- WHAT THE TASK REQUIRES: Which lines of the data below hold "orange"? Copy each of them.
━━━ DATA ━━━
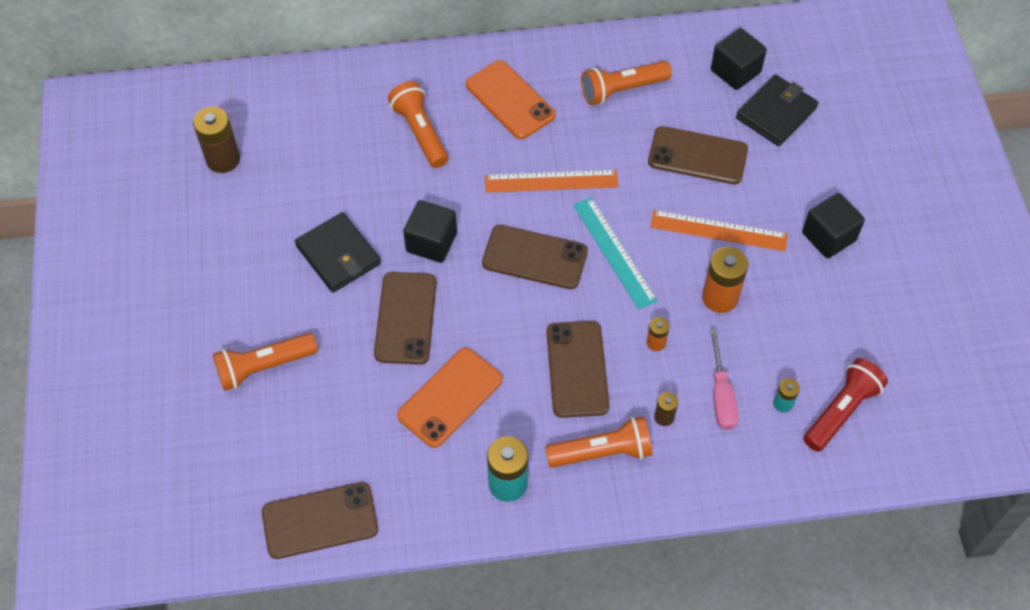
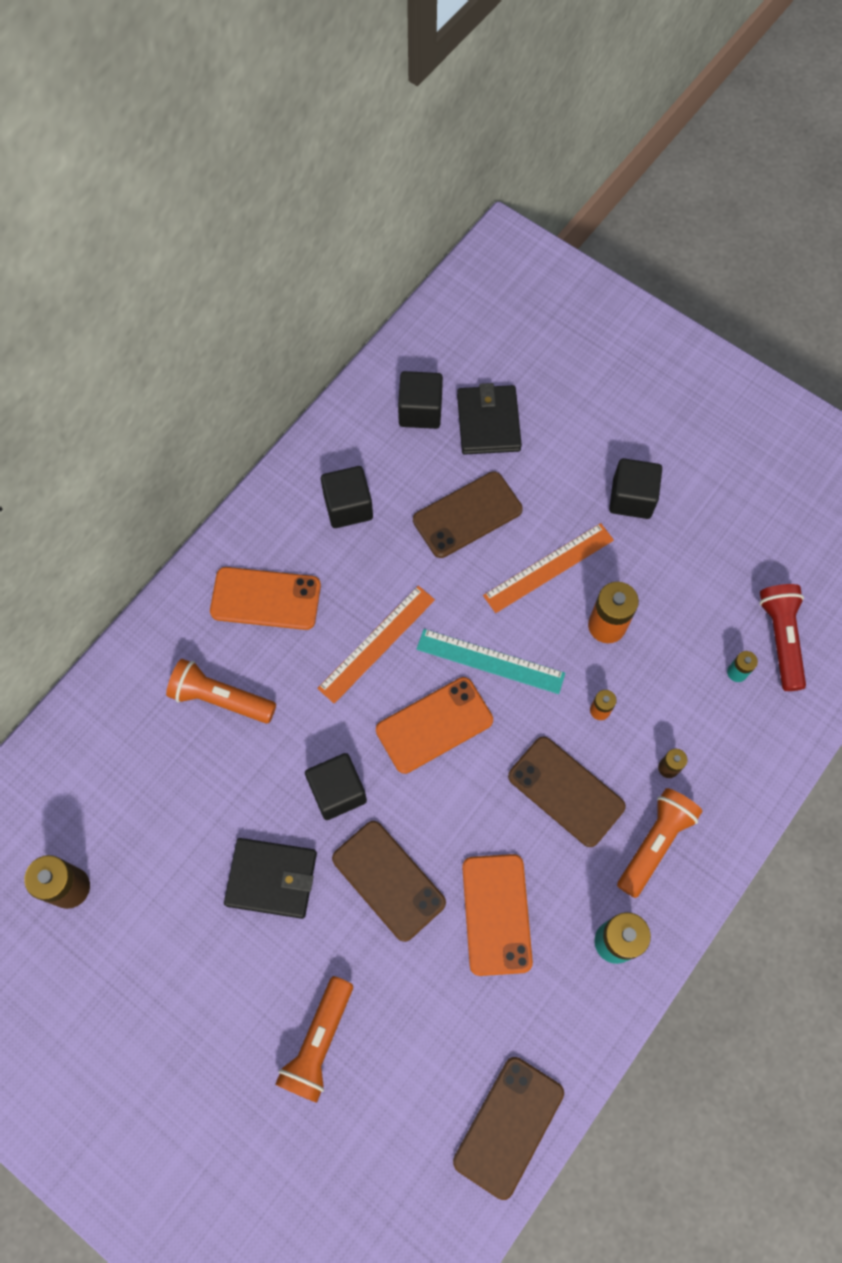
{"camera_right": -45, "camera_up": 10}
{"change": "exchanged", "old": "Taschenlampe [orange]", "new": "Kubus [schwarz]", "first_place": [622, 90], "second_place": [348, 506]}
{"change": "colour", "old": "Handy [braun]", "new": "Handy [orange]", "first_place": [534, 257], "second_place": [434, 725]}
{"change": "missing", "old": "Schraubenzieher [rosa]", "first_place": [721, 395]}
━━━
- REPLY TO THE EXERCISE:
{"change": "exchanged", "old": "Taschenlampe [orange]", "new": "Kubus [schwarz]", "first_place": [622, 90], "second_place": [348, 506]}
{"change": "colour", "old": "Handy [braun]", "new": "Handy [orange]", "first_place": [534, 257], "second_place": [434, 725]}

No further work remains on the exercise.